**TASK PROMPT**
Scan the lines below for "green" and copy the matches.

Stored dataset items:
--*--

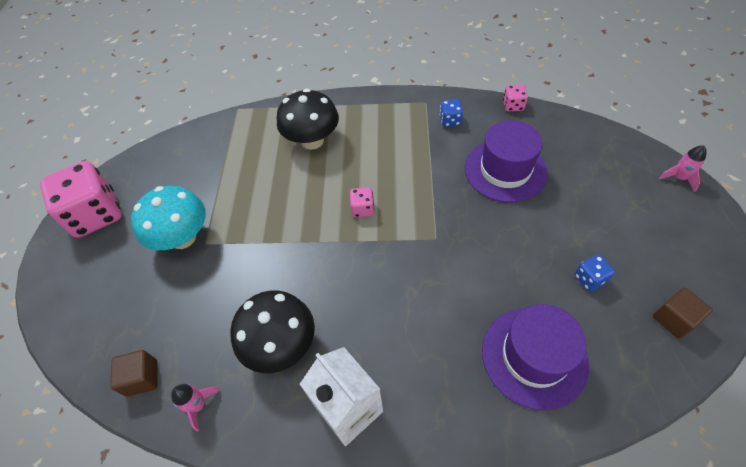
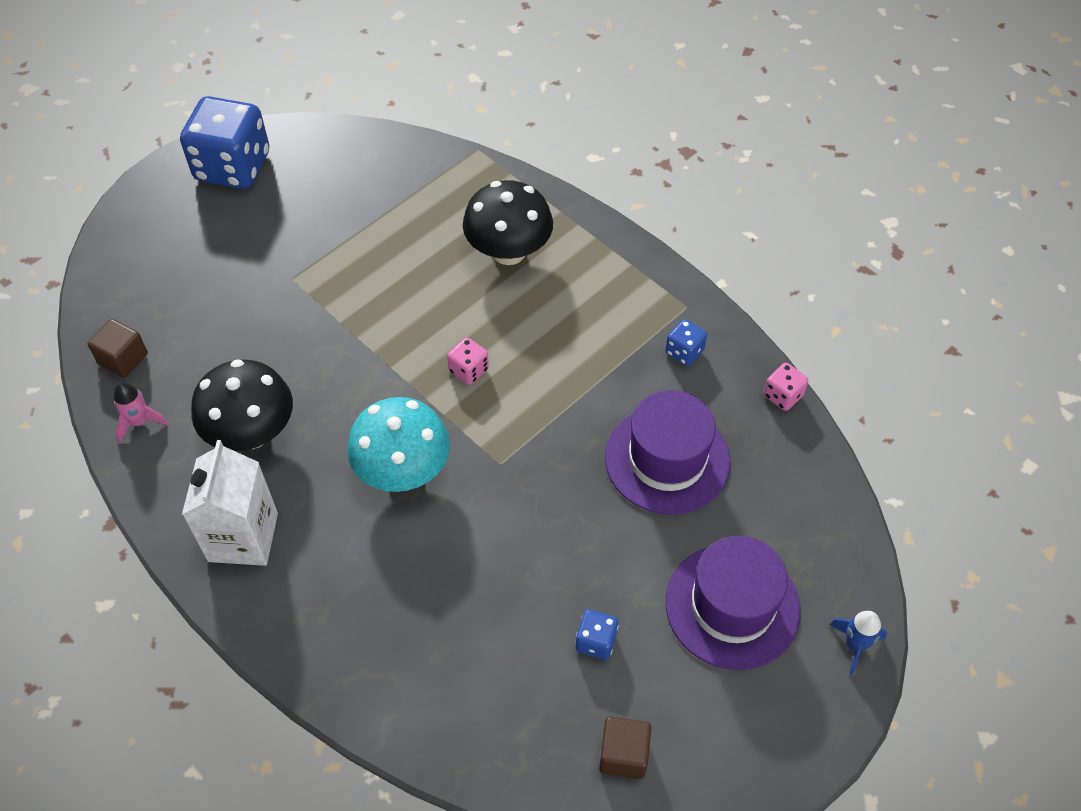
camera: 40 degrees right, 0 degrees up
(96, 214) = (233, 167): pink dice -> blue dice
(183, 238) = (279, 256): turquoise mushroom -> turquoise mushroom (403, 471)
(534, 356) = (445, 651): purple hat -> purple hat (732, 606)
(679, 178) = (855, 645): pink rocket -> blue rocket

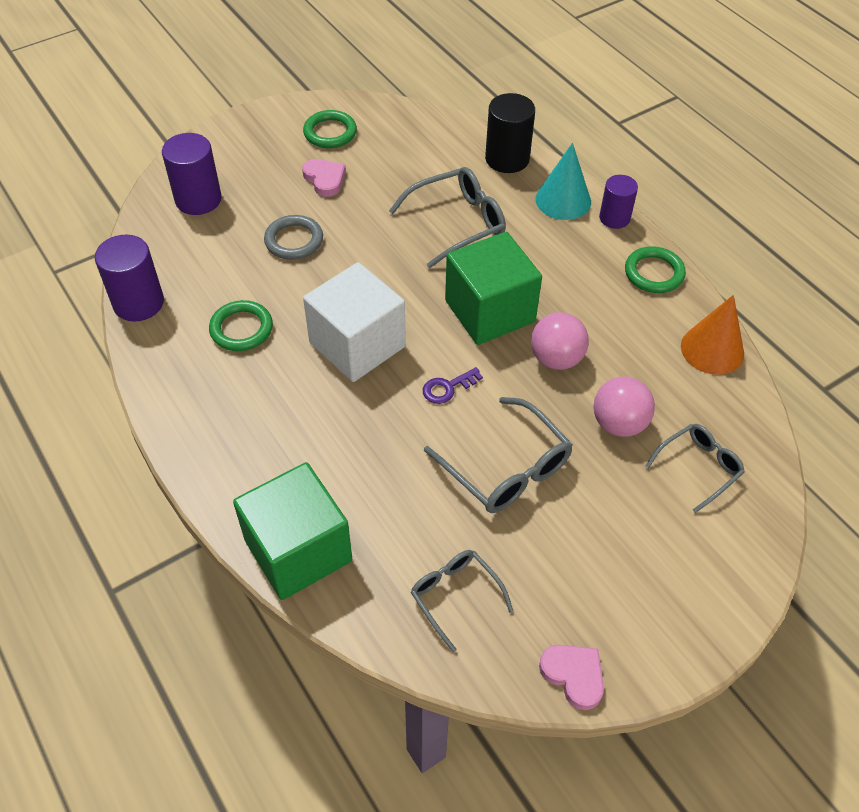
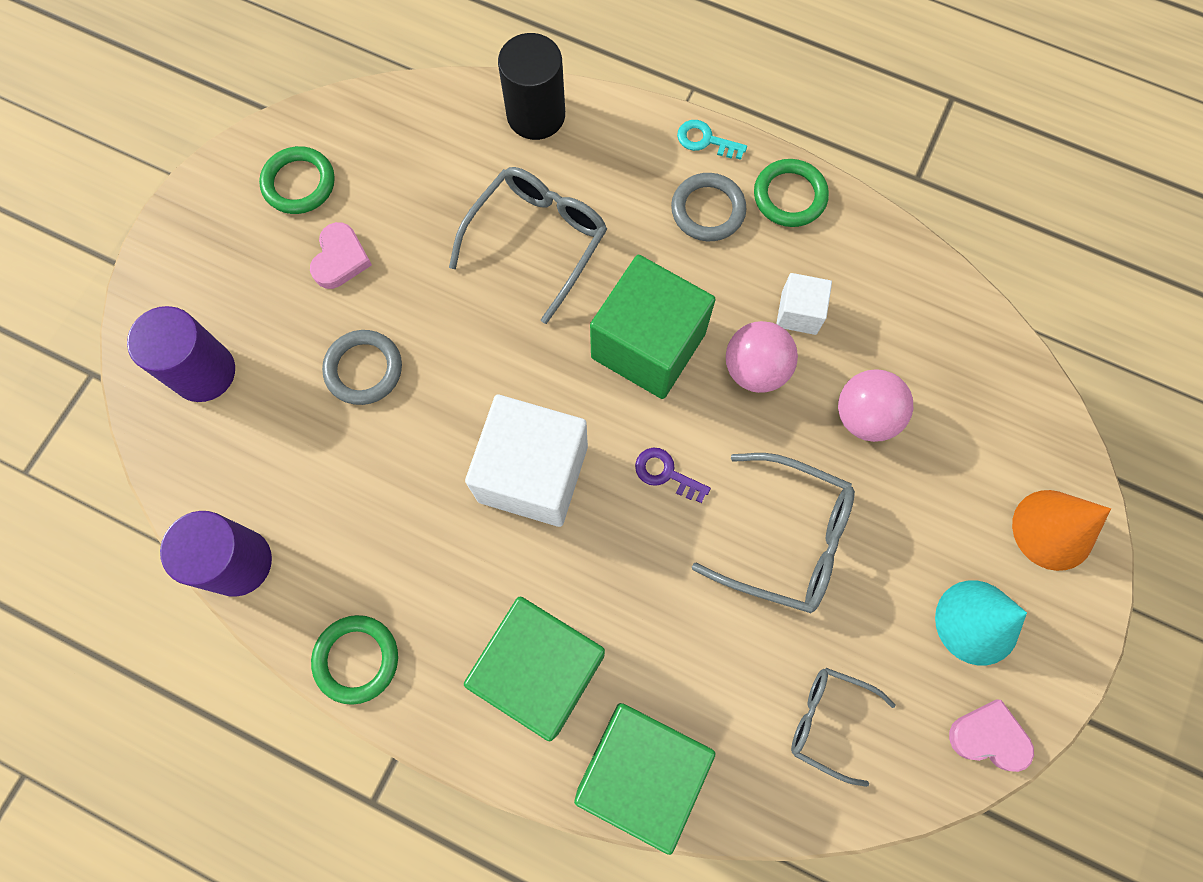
camera: 30 degrees left, 20 degrees up
(241, 329) = (387, 528): green ring -> green ring (356, 659)
(276, 456) = (541, 670): none -> green cube
(325, 179) = (340, 259): pink heart -> pink heart turned 75 degrees clockwise
(447, 388) = (666, 473): purple key -> purple key turned 90 degrees clockwise
(563, 200) = (635, 144): turquoise cone -> turquoise cone (977, 622)
(588, 256) = (708, 210): none -> grey ring
(612, 341) = (799, 313): none -> white cube
(614, 218) = (705, 140): purple cylinder -> turquoise key
(698, 468) = (970, 425): grey glasses -> none
(712, 349) = (903, 267): orange cone -> orange cone (1053, 529)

--*--

**REPLY TO THE EXERCISE**
(241, 329) = (387, 528): green ring -> green ring (356, 659)
(276, 456) = (541, 670): none -> green cube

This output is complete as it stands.